*EXERCISE INSTRUCTIONS*.
Below are some records; quote exactly the lines from the one that contains "R10: 6.8k (+5V, GND) -> 6.8k (+5V, VB)" through the one that contains "U5 pin VDD: VA -> W26", inclusive, and no others.

————

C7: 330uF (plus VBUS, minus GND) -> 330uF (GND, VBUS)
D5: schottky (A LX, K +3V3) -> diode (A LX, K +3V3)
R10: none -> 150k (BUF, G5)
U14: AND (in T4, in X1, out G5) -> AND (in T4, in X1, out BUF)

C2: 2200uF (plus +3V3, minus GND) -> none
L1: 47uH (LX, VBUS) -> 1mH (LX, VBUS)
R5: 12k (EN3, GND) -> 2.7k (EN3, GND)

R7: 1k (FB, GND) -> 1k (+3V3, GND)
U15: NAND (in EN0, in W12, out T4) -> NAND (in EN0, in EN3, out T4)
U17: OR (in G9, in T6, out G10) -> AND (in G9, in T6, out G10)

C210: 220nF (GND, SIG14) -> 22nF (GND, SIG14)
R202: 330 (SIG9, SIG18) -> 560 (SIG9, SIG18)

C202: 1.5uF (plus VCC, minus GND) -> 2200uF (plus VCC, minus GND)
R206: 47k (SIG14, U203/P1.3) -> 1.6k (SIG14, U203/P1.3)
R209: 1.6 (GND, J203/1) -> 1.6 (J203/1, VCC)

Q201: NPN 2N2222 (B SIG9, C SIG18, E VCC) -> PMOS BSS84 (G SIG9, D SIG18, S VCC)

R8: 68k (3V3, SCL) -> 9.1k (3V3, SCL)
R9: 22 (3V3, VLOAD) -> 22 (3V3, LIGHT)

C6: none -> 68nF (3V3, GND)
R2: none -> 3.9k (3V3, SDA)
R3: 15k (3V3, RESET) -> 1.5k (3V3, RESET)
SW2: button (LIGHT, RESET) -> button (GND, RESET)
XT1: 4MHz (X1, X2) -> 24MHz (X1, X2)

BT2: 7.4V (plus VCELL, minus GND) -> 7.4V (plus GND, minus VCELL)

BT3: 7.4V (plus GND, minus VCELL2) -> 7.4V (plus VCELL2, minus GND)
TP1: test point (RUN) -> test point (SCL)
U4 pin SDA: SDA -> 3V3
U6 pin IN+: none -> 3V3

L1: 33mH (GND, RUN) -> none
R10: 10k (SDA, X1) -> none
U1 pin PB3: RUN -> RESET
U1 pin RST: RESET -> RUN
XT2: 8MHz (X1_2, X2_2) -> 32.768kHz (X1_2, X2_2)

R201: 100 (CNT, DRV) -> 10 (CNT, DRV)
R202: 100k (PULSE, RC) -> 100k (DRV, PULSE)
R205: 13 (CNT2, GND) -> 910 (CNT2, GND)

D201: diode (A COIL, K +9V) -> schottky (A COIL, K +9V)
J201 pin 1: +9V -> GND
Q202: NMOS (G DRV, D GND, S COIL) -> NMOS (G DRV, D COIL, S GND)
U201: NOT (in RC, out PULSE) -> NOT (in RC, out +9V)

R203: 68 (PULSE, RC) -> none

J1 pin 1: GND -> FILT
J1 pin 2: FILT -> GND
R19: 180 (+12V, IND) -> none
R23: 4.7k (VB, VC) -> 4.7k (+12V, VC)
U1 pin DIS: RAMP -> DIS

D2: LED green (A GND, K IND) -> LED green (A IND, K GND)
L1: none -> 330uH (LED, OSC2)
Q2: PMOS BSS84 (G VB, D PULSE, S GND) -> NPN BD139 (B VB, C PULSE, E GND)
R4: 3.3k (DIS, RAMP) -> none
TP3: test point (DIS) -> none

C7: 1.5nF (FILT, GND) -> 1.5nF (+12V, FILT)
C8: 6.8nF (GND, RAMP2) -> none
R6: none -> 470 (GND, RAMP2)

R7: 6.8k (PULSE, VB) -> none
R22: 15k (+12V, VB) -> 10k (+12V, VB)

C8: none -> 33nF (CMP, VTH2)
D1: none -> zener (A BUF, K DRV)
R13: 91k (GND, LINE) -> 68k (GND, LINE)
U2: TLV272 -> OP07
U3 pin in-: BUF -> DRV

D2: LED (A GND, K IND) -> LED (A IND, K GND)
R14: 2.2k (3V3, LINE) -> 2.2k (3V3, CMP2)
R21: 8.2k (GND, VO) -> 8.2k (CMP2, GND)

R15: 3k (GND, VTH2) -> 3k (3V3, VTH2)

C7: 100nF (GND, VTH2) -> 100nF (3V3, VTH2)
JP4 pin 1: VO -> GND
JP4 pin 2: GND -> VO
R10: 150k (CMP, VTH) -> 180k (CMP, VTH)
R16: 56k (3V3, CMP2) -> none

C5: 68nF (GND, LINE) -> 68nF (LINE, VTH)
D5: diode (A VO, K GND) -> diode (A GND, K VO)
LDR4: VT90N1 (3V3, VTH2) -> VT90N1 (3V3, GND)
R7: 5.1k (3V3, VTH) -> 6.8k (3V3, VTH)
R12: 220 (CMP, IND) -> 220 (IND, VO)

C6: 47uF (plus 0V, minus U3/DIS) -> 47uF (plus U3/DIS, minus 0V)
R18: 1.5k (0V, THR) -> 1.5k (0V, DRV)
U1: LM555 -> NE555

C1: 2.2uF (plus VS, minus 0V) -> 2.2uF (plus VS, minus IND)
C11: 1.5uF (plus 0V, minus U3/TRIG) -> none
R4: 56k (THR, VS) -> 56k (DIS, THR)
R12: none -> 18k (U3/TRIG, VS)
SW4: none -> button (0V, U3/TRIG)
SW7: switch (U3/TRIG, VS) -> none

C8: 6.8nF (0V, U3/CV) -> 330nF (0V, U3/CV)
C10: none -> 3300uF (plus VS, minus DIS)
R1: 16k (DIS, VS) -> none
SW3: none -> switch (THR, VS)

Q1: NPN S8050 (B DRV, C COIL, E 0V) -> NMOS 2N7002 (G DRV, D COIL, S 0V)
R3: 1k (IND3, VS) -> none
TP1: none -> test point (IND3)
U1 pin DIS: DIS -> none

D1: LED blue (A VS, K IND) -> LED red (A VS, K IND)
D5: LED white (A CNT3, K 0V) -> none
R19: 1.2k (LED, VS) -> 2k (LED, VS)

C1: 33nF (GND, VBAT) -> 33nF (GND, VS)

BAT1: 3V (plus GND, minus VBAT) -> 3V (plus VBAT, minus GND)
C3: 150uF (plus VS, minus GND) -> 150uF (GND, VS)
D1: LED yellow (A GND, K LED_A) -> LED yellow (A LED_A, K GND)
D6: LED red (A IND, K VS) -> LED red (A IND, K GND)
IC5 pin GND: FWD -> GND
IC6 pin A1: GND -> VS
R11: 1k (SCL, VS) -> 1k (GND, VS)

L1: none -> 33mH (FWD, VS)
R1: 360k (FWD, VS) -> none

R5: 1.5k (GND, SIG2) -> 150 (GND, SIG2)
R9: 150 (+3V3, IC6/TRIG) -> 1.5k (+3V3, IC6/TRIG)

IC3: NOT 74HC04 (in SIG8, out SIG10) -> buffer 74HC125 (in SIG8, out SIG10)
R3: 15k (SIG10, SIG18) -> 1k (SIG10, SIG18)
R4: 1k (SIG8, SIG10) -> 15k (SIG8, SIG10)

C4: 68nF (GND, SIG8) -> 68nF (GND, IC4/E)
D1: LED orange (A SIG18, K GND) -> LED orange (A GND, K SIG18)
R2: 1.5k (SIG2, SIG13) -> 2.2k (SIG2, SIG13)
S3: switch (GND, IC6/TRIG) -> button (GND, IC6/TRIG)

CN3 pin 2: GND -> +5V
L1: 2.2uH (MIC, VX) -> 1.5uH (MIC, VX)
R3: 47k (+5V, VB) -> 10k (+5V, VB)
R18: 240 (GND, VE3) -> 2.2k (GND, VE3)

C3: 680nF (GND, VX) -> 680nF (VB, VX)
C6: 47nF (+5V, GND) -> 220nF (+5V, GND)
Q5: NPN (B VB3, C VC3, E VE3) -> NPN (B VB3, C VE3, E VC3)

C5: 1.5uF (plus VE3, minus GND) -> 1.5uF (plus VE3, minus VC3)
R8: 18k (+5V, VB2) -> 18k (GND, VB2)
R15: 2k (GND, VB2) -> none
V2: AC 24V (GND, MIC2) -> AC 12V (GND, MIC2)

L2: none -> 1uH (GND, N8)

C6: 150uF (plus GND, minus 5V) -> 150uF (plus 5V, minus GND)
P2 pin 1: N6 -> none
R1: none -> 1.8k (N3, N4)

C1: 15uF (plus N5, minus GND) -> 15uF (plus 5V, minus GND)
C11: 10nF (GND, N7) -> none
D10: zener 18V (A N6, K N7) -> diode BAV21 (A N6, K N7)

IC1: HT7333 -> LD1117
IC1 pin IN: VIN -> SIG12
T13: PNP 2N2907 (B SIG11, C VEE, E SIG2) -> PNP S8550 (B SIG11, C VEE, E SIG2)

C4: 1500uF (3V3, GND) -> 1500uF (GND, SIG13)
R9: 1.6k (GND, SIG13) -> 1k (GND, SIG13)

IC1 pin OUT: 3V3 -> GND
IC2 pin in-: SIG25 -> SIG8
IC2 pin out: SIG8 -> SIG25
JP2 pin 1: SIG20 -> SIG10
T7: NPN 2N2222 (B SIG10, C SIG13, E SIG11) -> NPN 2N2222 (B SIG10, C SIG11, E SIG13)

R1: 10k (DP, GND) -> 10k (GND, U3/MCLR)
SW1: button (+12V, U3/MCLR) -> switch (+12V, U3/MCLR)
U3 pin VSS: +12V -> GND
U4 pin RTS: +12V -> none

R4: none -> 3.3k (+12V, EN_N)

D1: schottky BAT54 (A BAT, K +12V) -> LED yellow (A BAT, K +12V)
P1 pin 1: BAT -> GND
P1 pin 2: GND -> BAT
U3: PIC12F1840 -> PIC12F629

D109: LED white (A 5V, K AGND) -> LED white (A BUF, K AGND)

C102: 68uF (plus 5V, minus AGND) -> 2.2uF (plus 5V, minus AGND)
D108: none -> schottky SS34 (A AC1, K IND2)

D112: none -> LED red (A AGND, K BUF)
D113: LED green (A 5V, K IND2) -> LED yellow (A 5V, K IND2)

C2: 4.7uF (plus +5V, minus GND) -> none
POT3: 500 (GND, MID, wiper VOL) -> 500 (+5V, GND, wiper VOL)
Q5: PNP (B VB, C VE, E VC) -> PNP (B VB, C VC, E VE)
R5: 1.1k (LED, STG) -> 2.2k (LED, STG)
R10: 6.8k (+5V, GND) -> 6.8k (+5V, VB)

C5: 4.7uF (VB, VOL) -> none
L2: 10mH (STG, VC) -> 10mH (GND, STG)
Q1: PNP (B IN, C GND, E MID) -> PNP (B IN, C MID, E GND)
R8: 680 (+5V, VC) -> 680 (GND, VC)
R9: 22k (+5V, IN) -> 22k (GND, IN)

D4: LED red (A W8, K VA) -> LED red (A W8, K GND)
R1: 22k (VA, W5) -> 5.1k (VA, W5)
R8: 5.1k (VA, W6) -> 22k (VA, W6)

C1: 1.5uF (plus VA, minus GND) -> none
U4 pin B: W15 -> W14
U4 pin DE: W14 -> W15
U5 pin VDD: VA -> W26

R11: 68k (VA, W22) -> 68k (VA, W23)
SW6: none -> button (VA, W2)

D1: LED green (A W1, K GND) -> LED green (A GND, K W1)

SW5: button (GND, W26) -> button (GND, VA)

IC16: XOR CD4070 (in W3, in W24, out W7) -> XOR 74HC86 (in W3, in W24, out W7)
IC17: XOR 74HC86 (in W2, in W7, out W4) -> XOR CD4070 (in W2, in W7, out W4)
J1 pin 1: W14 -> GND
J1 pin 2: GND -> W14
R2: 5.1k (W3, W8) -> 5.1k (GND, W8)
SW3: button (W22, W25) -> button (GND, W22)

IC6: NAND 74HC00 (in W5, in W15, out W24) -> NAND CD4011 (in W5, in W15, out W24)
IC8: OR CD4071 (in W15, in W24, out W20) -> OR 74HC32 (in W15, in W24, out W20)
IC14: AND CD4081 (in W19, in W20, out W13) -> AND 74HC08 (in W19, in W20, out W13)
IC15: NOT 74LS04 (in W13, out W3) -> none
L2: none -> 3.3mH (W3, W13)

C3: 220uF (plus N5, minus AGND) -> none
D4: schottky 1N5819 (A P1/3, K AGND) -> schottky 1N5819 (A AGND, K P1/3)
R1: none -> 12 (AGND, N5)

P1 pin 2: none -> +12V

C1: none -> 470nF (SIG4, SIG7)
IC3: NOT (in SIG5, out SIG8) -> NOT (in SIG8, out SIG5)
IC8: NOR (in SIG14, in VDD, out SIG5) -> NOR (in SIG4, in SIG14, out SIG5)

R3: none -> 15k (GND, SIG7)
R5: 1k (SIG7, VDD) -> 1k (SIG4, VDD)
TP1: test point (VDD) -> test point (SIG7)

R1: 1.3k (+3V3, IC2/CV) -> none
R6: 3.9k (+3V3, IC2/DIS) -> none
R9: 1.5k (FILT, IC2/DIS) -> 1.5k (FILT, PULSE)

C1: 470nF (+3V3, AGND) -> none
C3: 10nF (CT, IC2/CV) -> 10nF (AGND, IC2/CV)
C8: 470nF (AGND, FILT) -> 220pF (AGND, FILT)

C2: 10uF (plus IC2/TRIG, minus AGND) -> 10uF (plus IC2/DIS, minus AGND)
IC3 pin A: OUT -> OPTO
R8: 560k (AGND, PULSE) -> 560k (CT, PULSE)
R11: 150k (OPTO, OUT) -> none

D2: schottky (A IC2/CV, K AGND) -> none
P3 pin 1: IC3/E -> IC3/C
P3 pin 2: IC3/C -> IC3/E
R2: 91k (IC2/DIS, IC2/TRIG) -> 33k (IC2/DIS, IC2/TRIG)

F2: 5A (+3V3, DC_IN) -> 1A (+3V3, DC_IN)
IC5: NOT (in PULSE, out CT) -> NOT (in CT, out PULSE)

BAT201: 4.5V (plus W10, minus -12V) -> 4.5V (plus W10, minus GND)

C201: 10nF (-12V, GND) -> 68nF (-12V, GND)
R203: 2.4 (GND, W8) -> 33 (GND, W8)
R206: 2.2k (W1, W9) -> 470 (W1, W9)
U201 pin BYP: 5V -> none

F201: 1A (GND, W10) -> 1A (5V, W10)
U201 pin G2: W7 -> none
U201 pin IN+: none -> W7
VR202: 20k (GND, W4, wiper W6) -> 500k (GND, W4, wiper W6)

————

*EXERCISE OUTPUT*.
R10: 6.8k (+5V, GND) -> 6.8k (+5V, VB)

C5: 4.7uF (VB, VOL) -> none
L2: 10mH (STG, VC) -> 10mH (GND, STG)
Q1: PNP (B IN, C GND, E MID) -> PNP (B IN, C MID, E GND)
R8: 680 (+5V, VC) -> 680 (GND, VC)
R9: 22k (+5V, IN) -> 22k (GND, IN)

D4: LED red (A W8, K VA) -> LED red (A W8, K GND)
R1: 22k (VA, W5) -> 5.1k (VA, W5)
R8: 5.1k (VA, W6) -> 22k (VA, W6)

C1: 1.5uF (plus VA, minus GND) -> none
U4 pin B: W15 -> W14
U4 pin DE: W14 -> W15
U5 pin VDD: VA -> W26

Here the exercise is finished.